START Listed entries

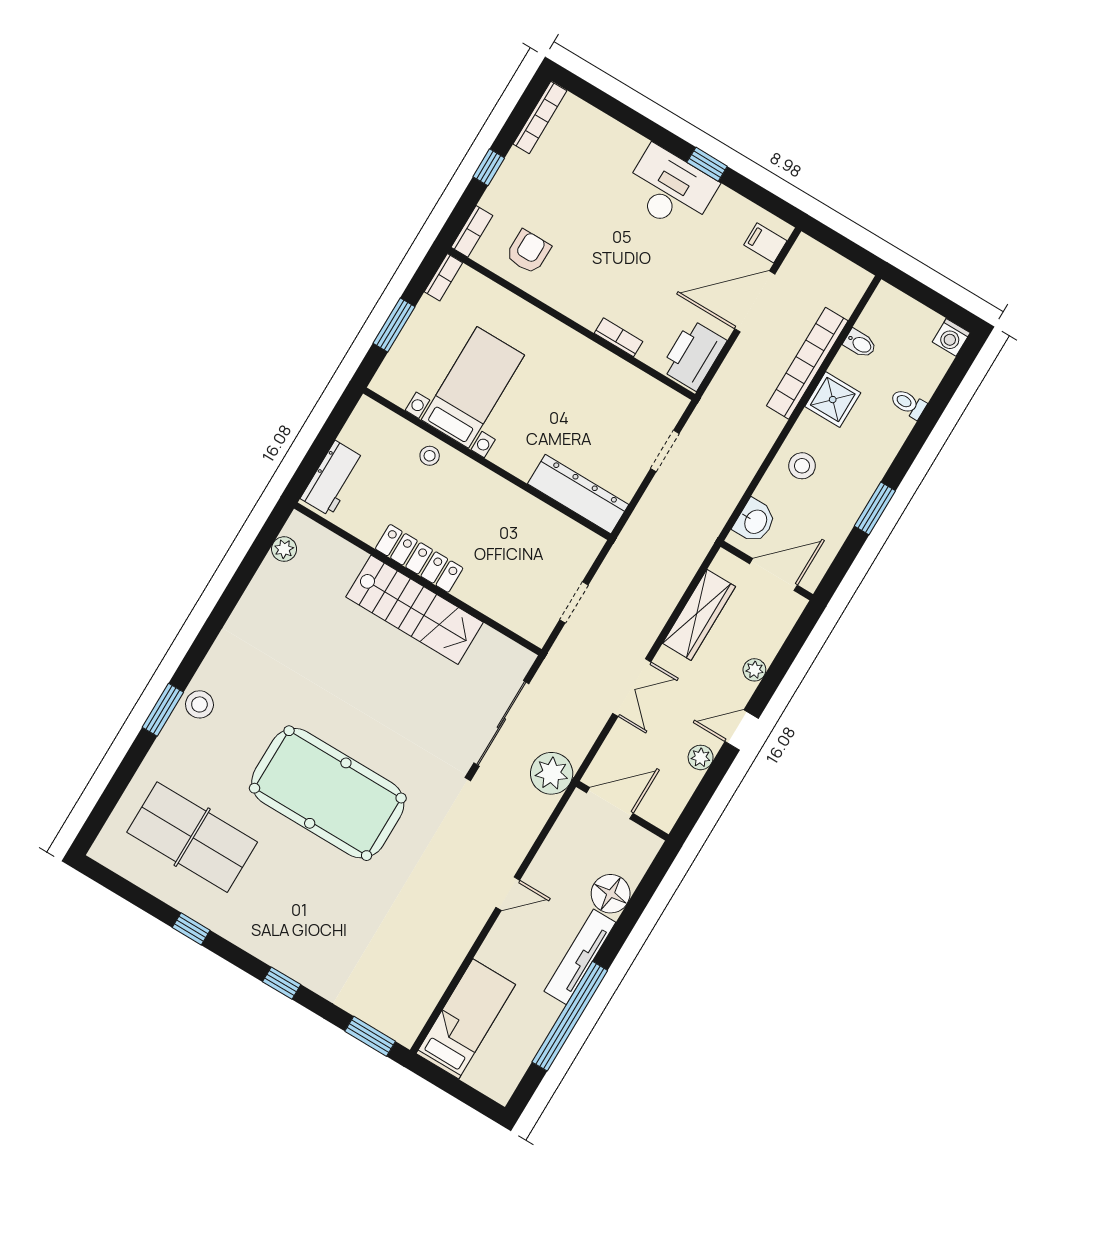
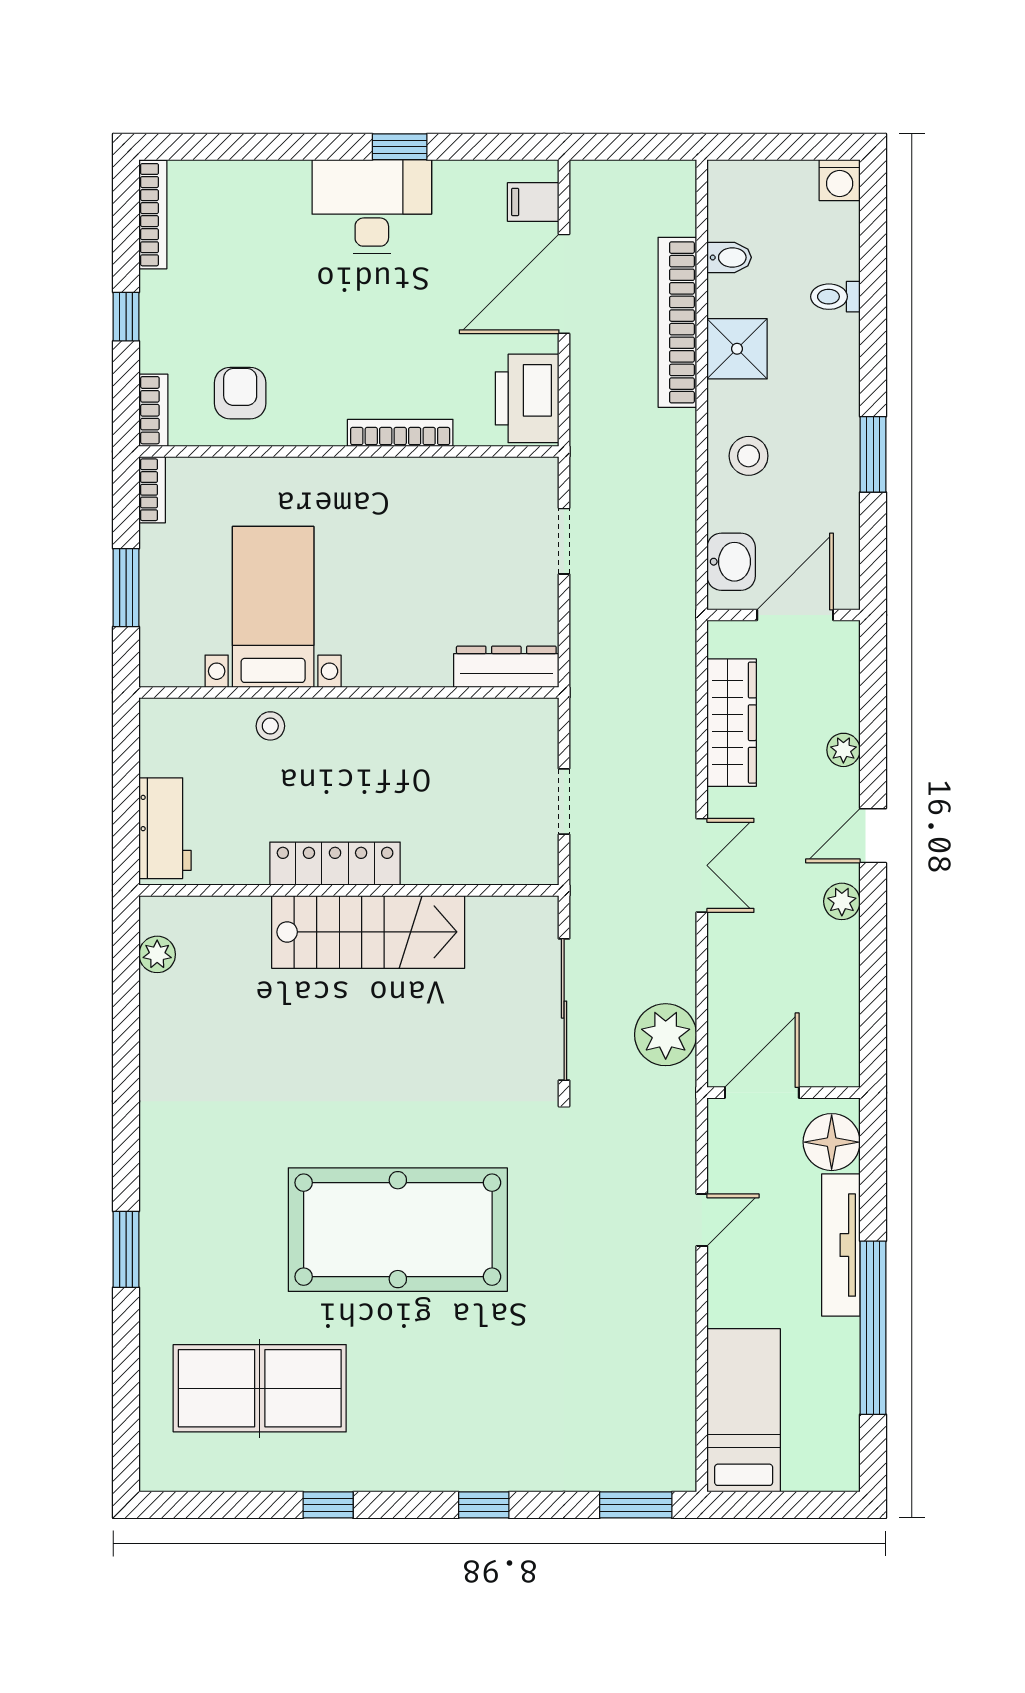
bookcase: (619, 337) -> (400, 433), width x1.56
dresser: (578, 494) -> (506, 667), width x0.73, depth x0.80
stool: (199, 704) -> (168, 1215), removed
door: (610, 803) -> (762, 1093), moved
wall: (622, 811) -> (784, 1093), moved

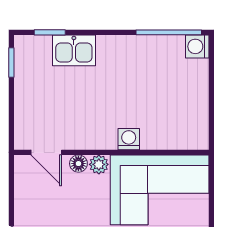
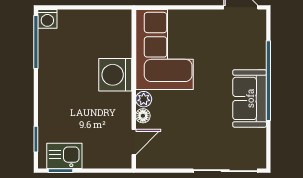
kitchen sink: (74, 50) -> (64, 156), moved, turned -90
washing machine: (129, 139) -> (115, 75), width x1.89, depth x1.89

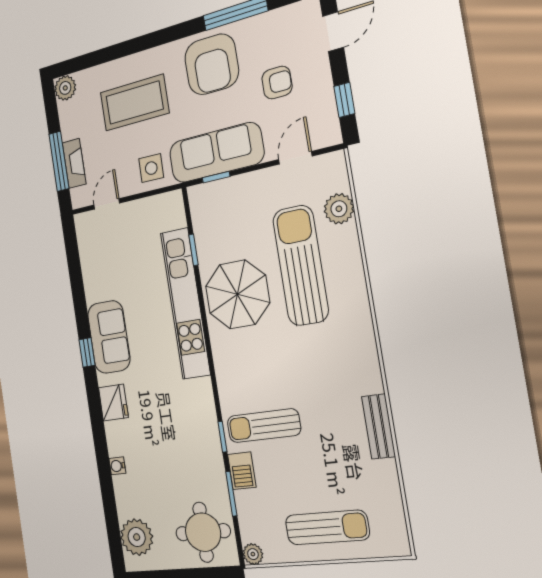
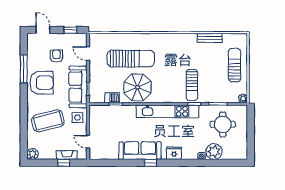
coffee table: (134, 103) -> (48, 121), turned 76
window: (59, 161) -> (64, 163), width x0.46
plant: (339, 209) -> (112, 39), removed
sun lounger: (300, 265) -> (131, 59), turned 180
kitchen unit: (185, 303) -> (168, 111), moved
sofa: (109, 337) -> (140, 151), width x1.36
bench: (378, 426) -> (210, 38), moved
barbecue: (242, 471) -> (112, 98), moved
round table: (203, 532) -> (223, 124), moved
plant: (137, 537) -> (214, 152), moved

END Listed entries
START Listed entries

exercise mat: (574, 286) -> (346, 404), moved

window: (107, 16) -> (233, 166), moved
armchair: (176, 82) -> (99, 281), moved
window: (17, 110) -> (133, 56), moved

END Listed entries

# Exercise requirements
Starting at the line that contains "bench: (378, 426) -> (210, 38), moved" and stopping after the line that contains "plant: (137, 537) -> (214, 152), moved", write out every line exactly as it appears above, and no other line.

# Written response
bench: (378, 426) -> (210, 38), moved
barbecue: (242, 471) -> (112, 98), moved
round table: (203, 532) -> (223, 124), moved
plant: (137, 537) -> (214, 152), moved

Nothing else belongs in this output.